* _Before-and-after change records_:
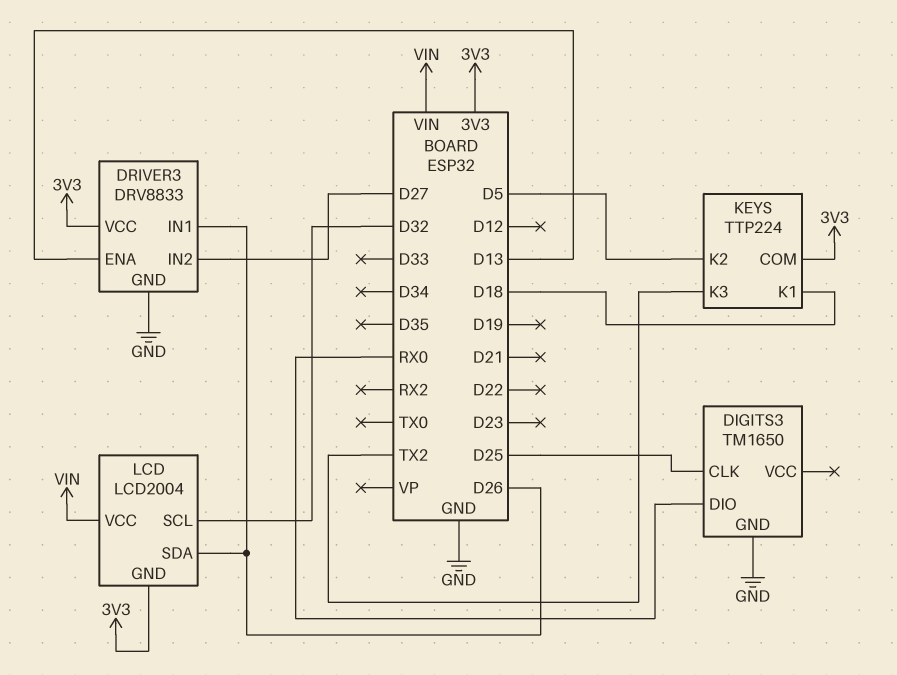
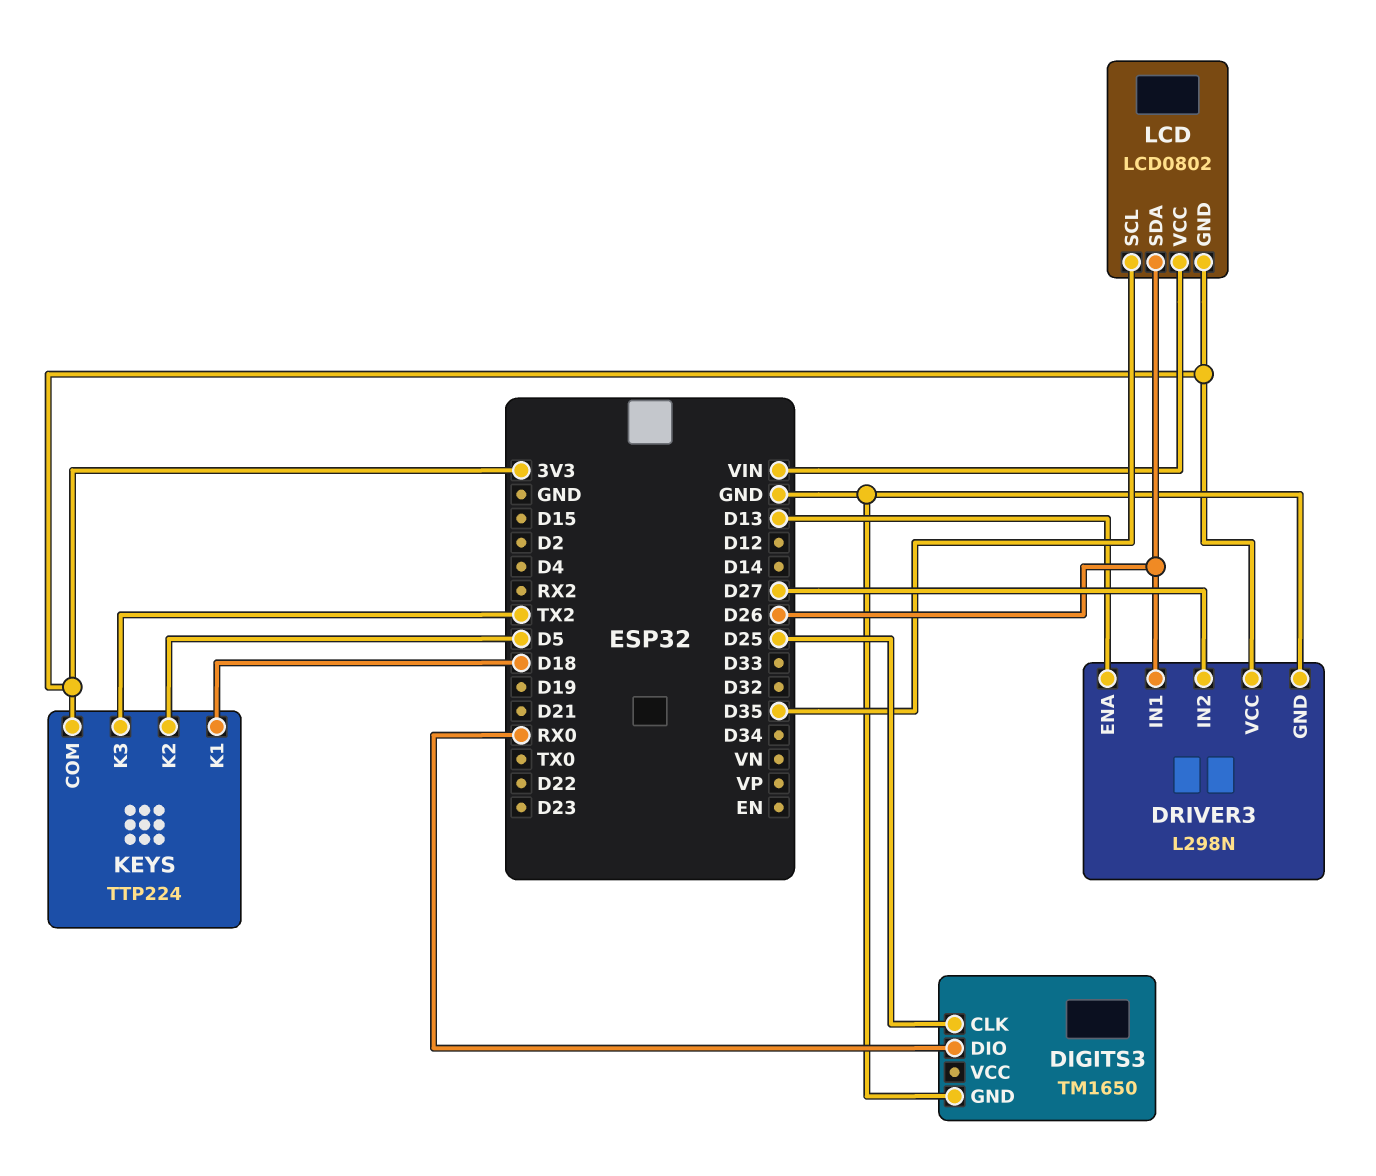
DRIVER3: DRV8833 -> L298N
LCD: LCD2004 -> LCD0802
LCD pin SCL: D32 -> D35

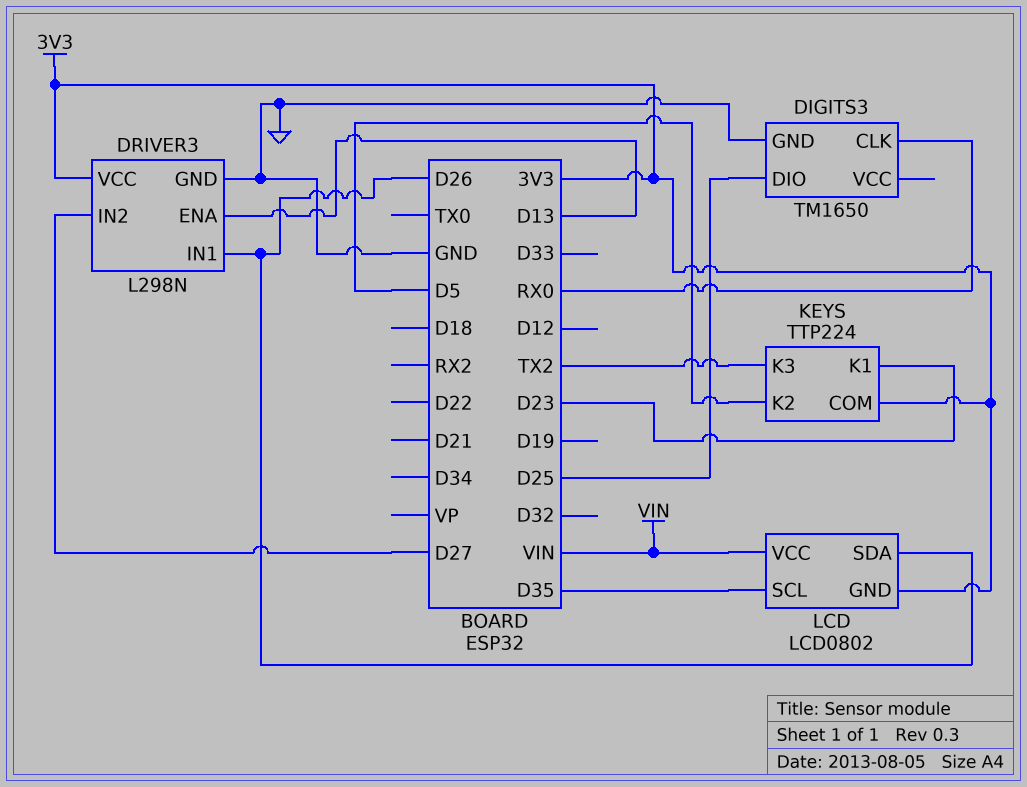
DIGITS3 pin CLK: D25 -> RX0
DIGITS3 pin DIO: RX0 -> D25
KEYS pin K1: D18 -> D23

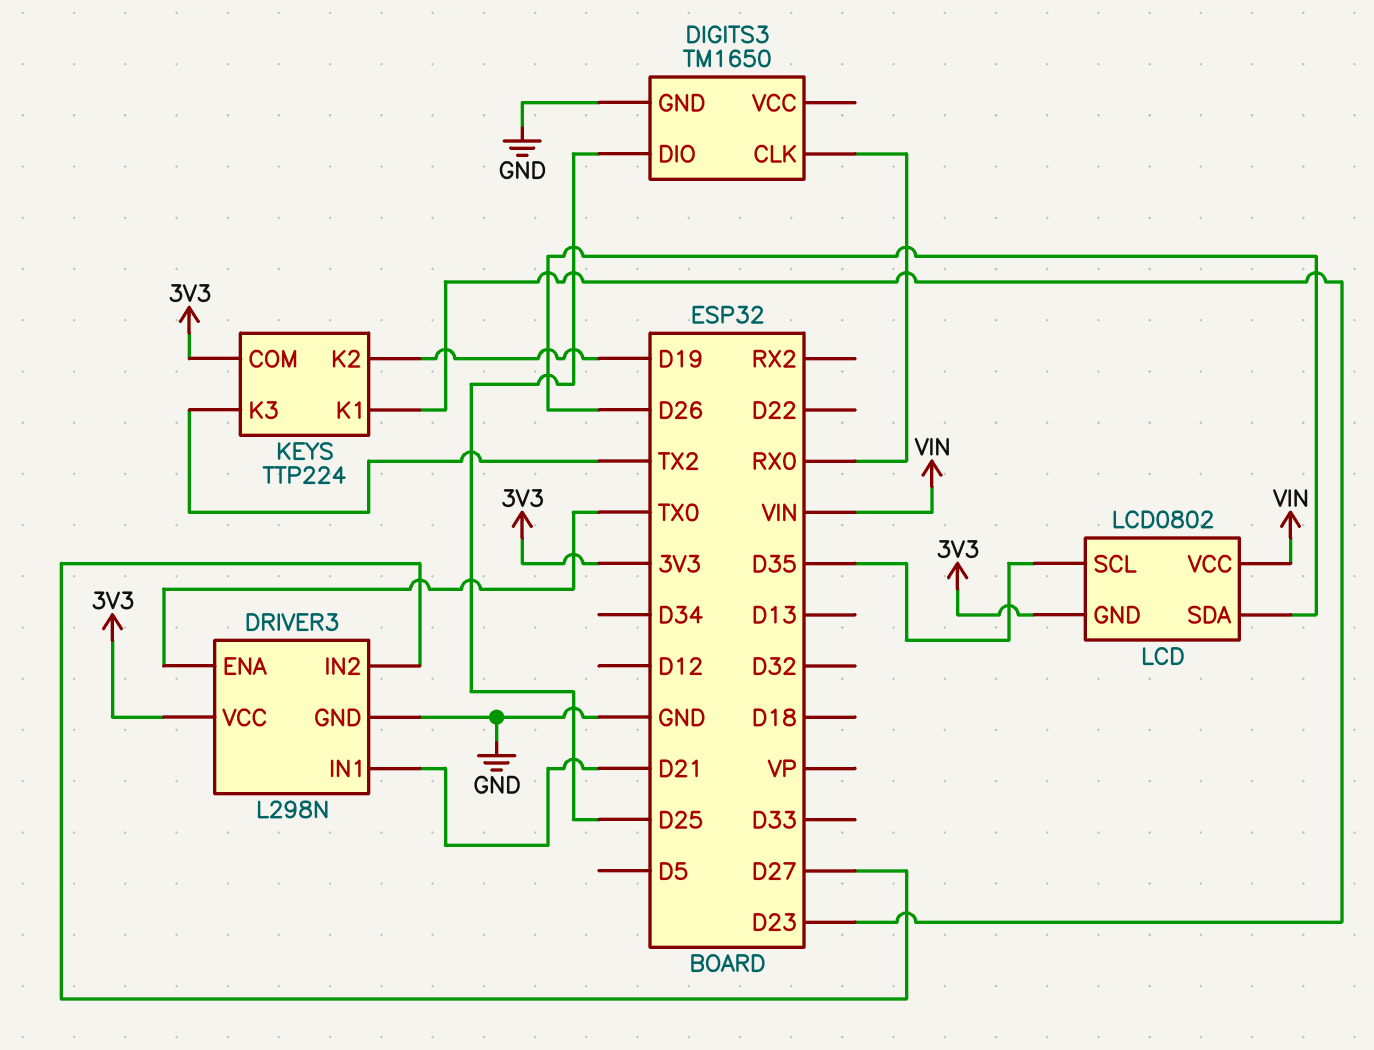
DRIVER3 pin ENA: D13 -> TX0
DRIVER3 pin IN1: D26 -> D21
KEYS pin K2: D5 -> D19

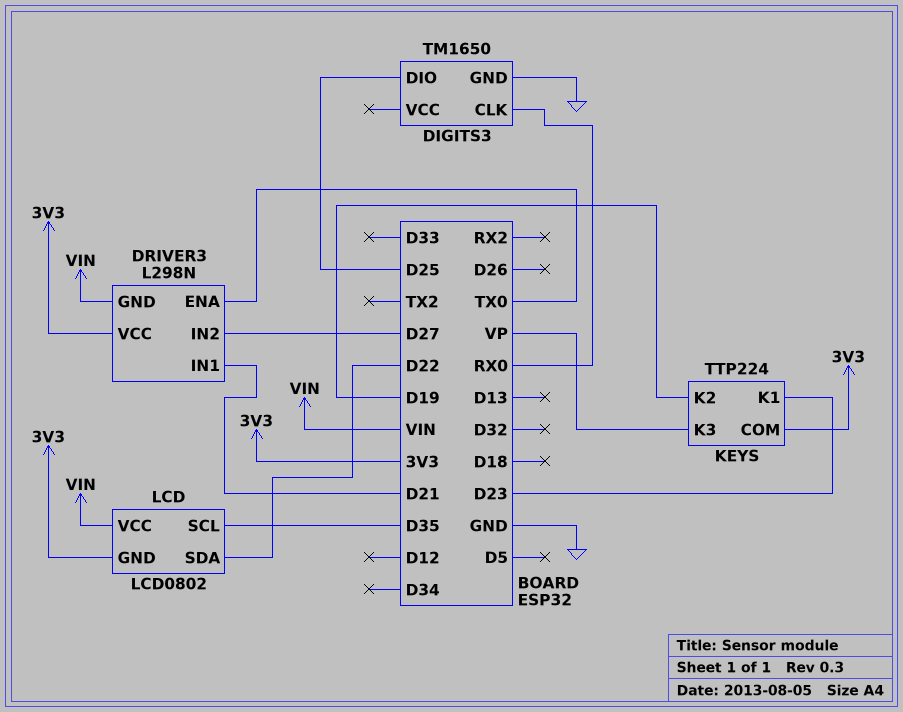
DRIVER3 pin GND: GND -> VIN
KEYS pin K3: TX2 -> VP
LCD pin SDA: D26 -> D22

* _About this task_:
Locate the lines above that contain "KEYS" and copy them.

* _Output_:
KEYS pin K1: D18 -> D23
KEYS pin K2: D5 -> D19
KEYS pin K3: TX2 -> VP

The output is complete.